WHAT IS EXPECTED: This exercise calls for the records to be returned exactly, with images removed.

RAW DATA:
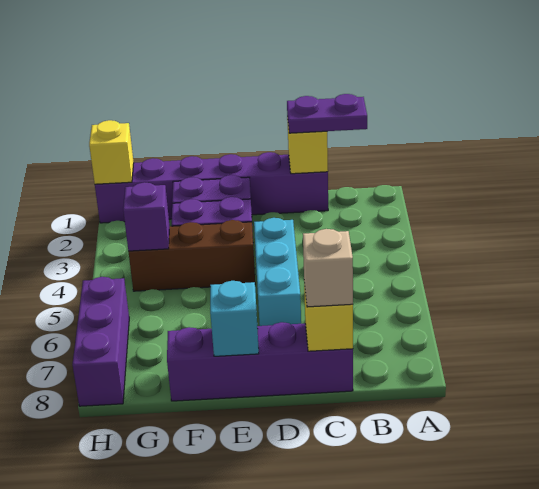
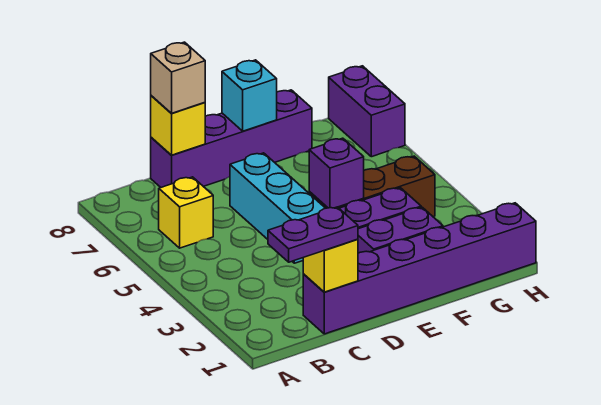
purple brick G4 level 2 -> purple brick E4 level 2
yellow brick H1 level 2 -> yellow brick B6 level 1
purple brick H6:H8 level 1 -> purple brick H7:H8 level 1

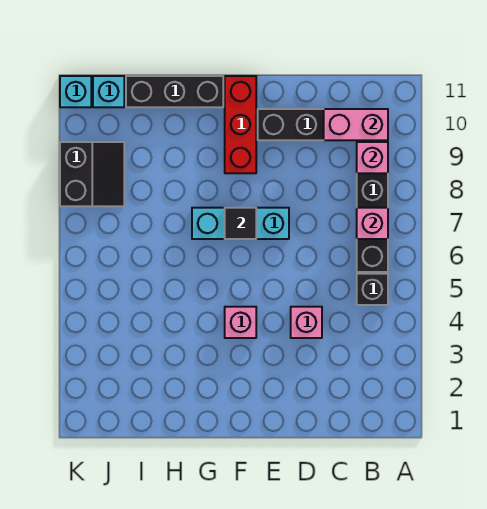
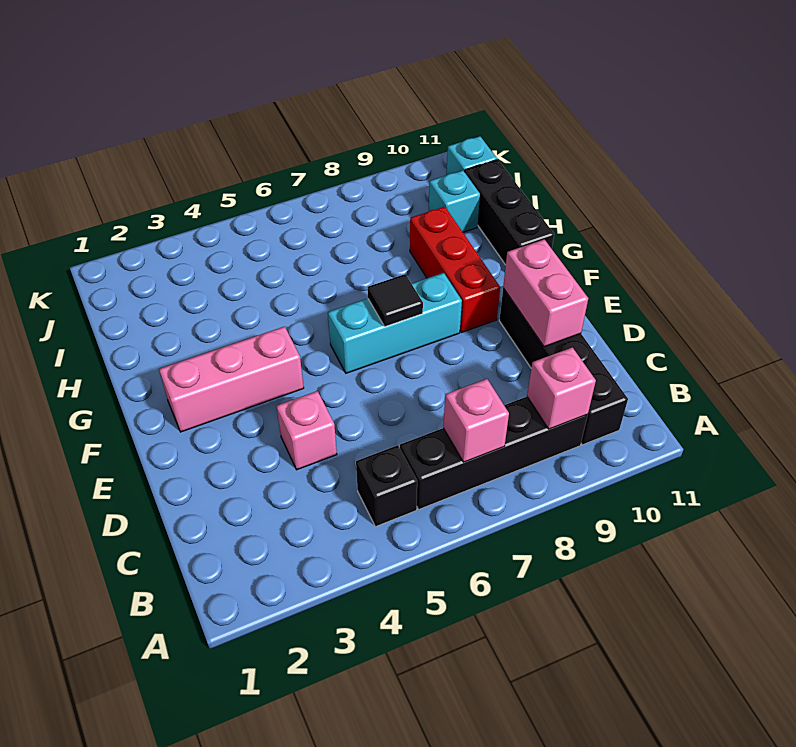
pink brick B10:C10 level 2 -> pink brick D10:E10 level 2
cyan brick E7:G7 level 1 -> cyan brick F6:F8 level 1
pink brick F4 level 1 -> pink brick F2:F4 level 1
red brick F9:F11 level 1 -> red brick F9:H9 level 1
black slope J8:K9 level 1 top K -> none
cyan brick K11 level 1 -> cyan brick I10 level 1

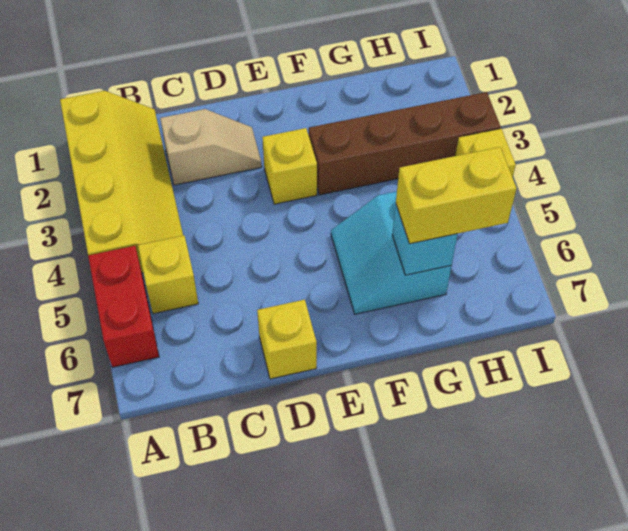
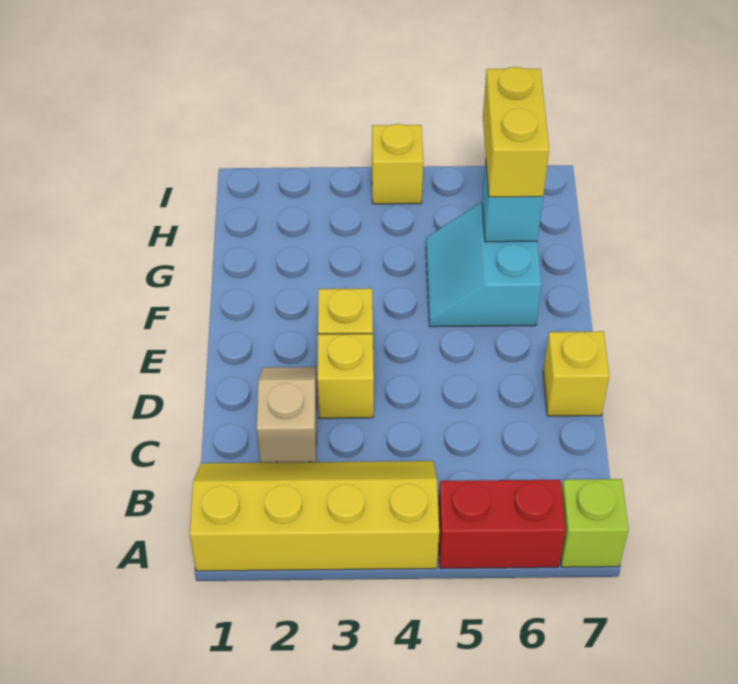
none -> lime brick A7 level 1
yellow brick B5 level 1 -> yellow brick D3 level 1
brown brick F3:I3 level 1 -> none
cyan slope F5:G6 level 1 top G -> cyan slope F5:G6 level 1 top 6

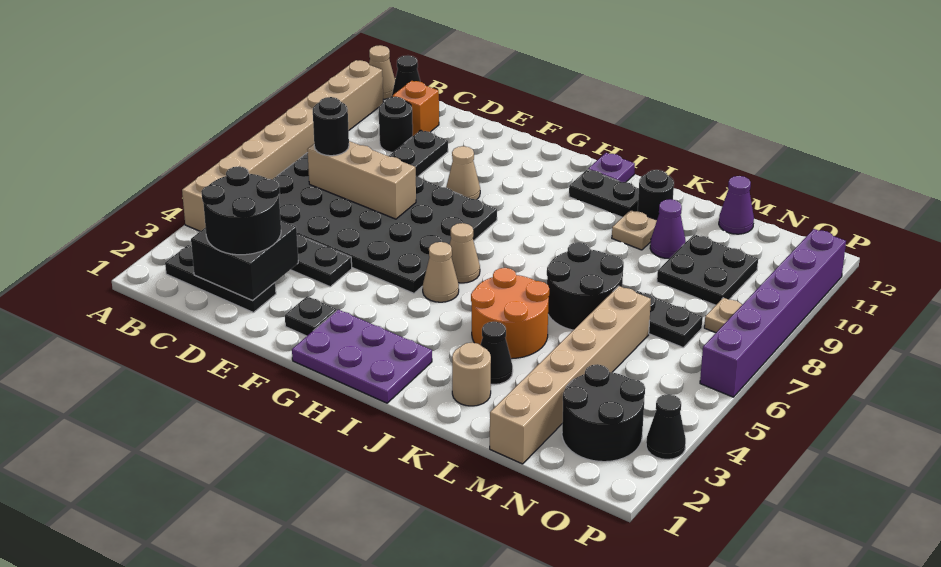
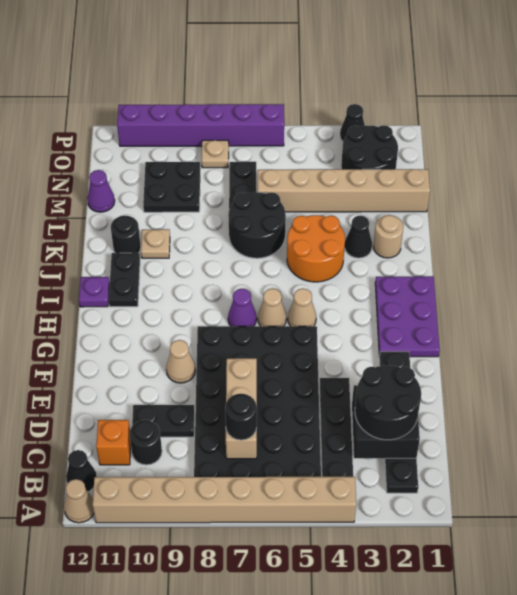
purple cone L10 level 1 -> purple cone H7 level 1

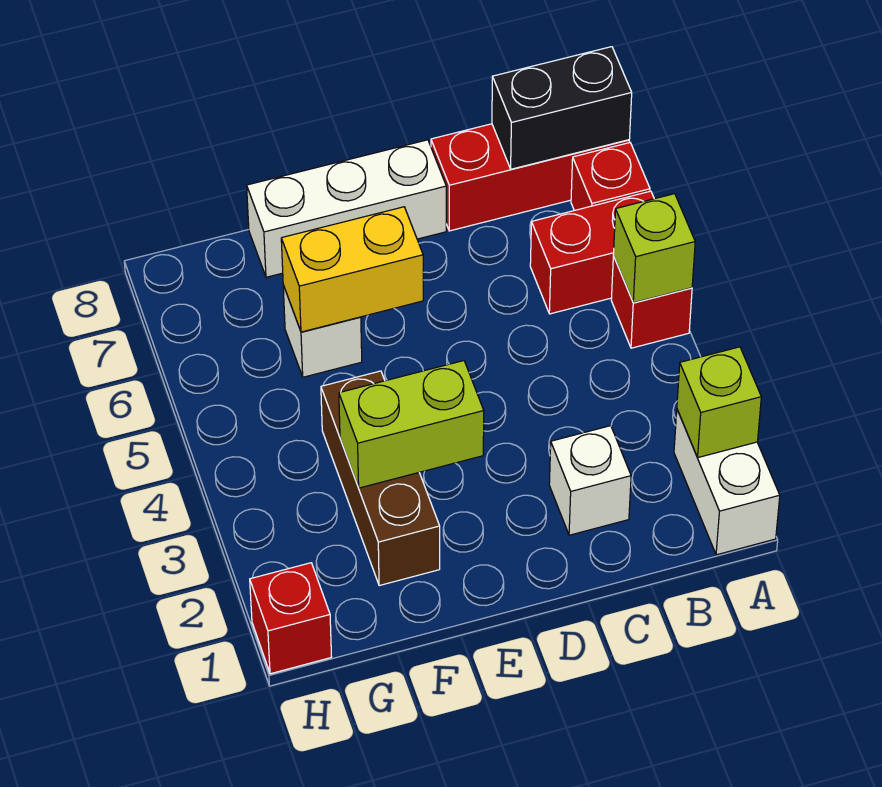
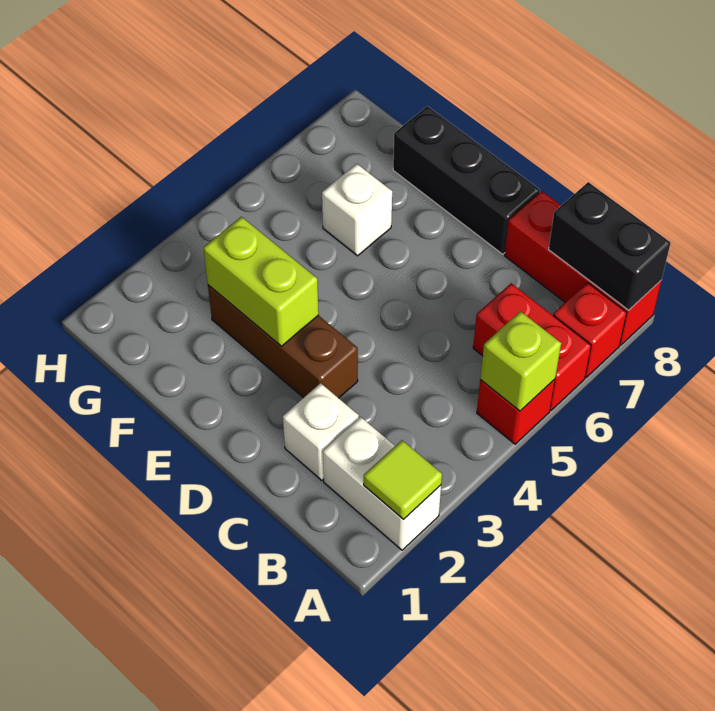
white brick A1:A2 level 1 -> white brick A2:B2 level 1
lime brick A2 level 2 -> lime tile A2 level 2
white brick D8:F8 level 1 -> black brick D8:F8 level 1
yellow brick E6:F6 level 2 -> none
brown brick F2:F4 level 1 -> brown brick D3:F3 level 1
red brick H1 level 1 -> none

OUTPUT FOR THIS TASK:
purple brick G4 level 2 -> purple brick E4 level 2
yellow brick H1 level 2 -> yellow brick B6 level 1
purple brick H6:H8 level 1 -> purple brick H7:H8 level 1

pink brick B10:C10 level 2 -> pink brick D10:E10 level 2
cyan brick E7:G7 level 1 -> cyan brick F6:F8 level 1
pink brick F4 level 1 -> pink brick F2:F4 level 1
red brick F9:F11 level 1 -> red brick F9:H9 level 1
black slope J8:K9 level 1 top K -> none
cyan brick K11 level 1 -> cyan brick I10 level 1

none -> lime brick A7 level 1
yellow brick B5 level 1 -> yellow brick D3 level 1
brown brick F3:I3 level 1 -> none
cyan slope F5:G6 level 1 top G -> cyan slope F5:G6 level 1 top 6

purple cone L10 level 1 -> purple cone H7 level 1

white brick A1:A2 level 1 -> white brick A2:B2 level 1
lime brick A2 level 2 -> lime tile A2 level 2
white brick D8:F8 level 1 -> black brick D8:F8 level 1
yellow brick E6:F6 level 2 -> none
brown brick F2:F4 level 1 -> brown brick D3:F3 level 1
red brick H1 level 1 -> none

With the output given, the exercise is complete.